- Action item -
Each line of the data that mentions the string "brick" needs to be identified and copied.

- Supplied material -
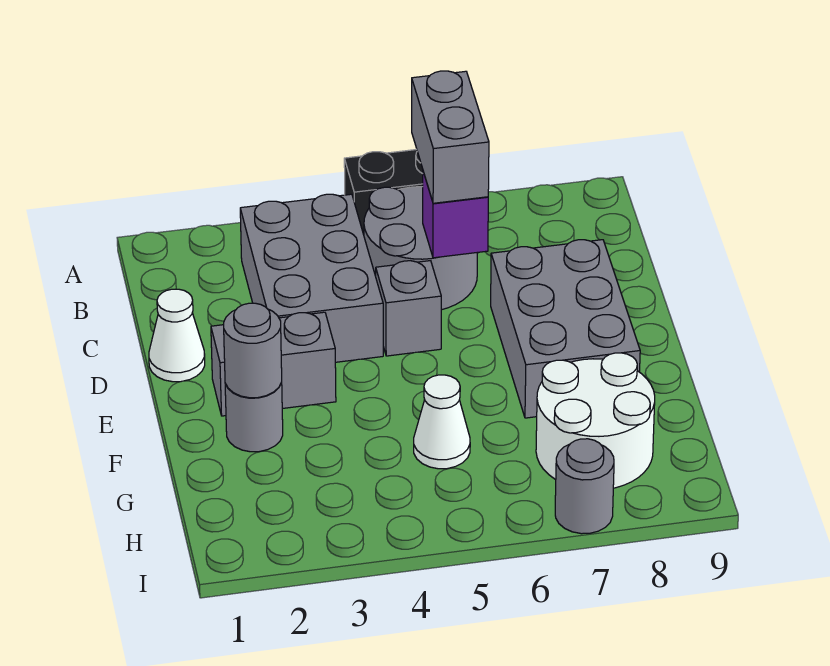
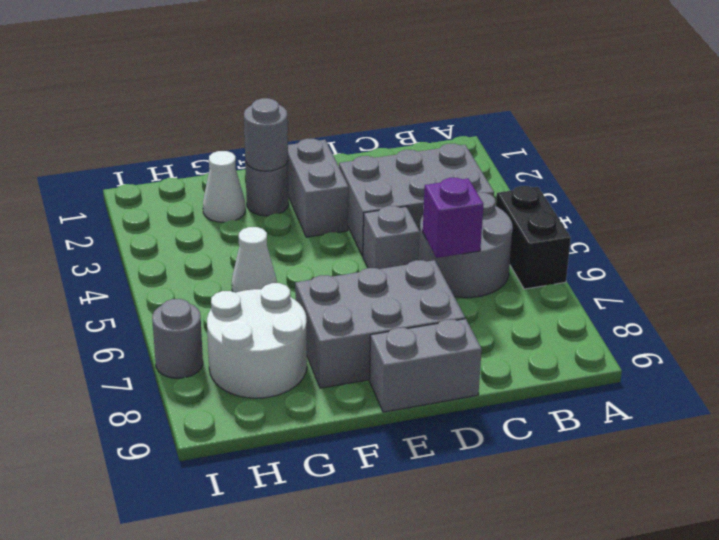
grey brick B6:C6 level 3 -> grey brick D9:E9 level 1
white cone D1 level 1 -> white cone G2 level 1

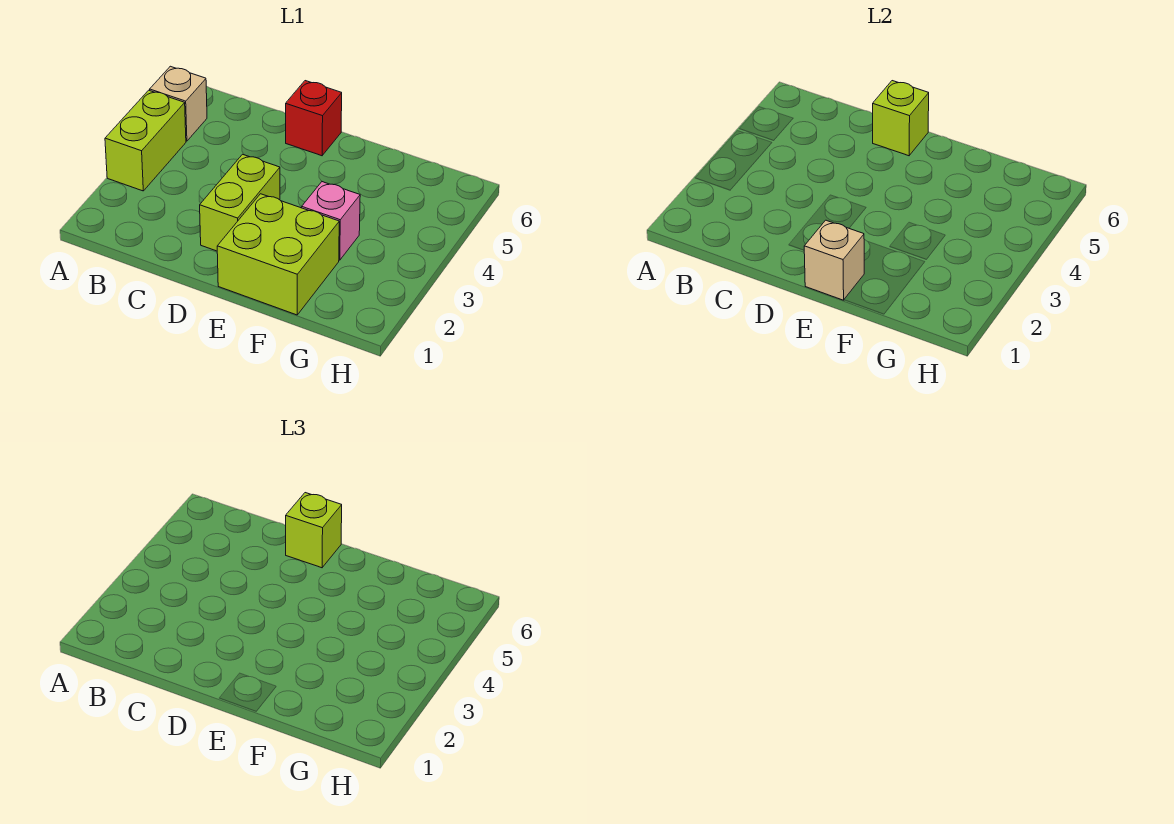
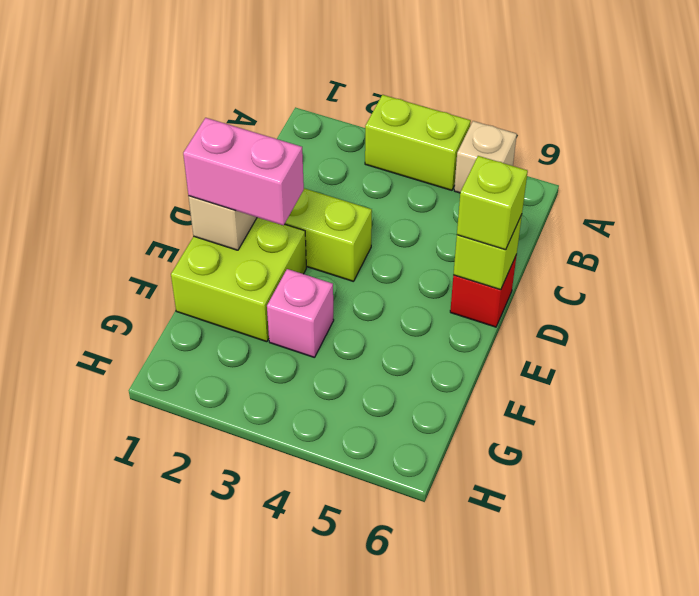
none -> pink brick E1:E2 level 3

- Task result -
grey brick B6:C6 level 3 -> grey brick D9:E9 level 1
none -> pink brick E1:E2 level 3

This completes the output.